◆ DATA EXTRACT ◆
################

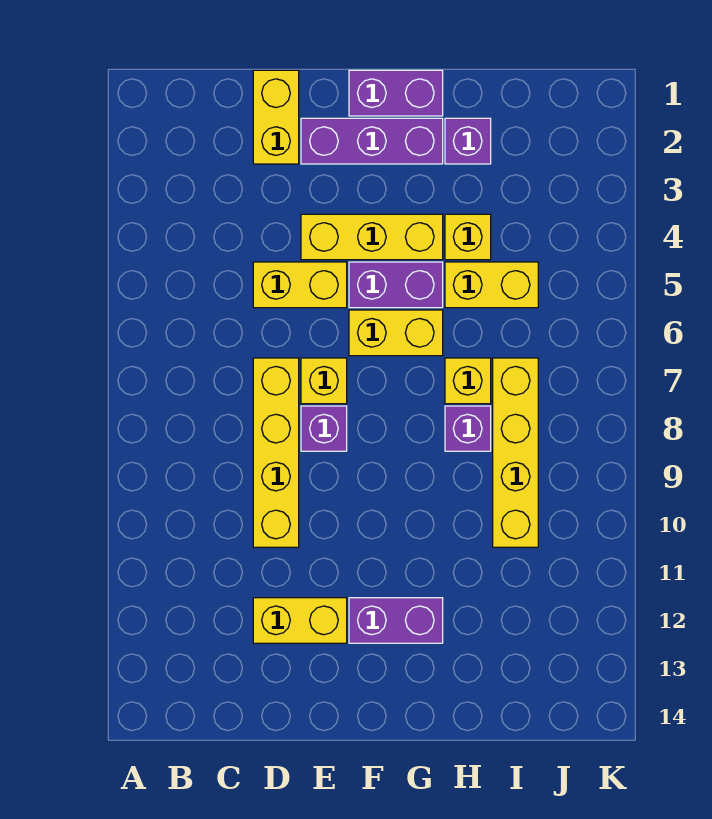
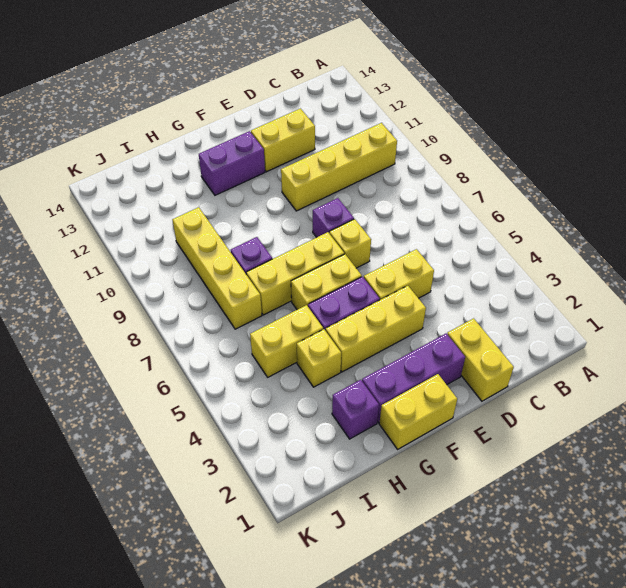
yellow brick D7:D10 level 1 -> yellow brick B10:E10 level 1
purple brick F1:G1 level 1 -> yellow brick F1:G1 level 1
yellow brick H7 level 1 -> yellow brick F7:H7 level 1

################

◆ WHAT YOU SHOULD DO ◆
The answer should match the material exactly, with every picture removed.

◆ EXERCISE SOLUTION ◆
yellow brick D7:D10 level 1 -> yellow brick B10:E10 level 1
purple brick F1:G1 level 1 -> yellow brick F1:G1 level 1
yellow brick H7 level 1 -> yellow brick F7:H7 level 1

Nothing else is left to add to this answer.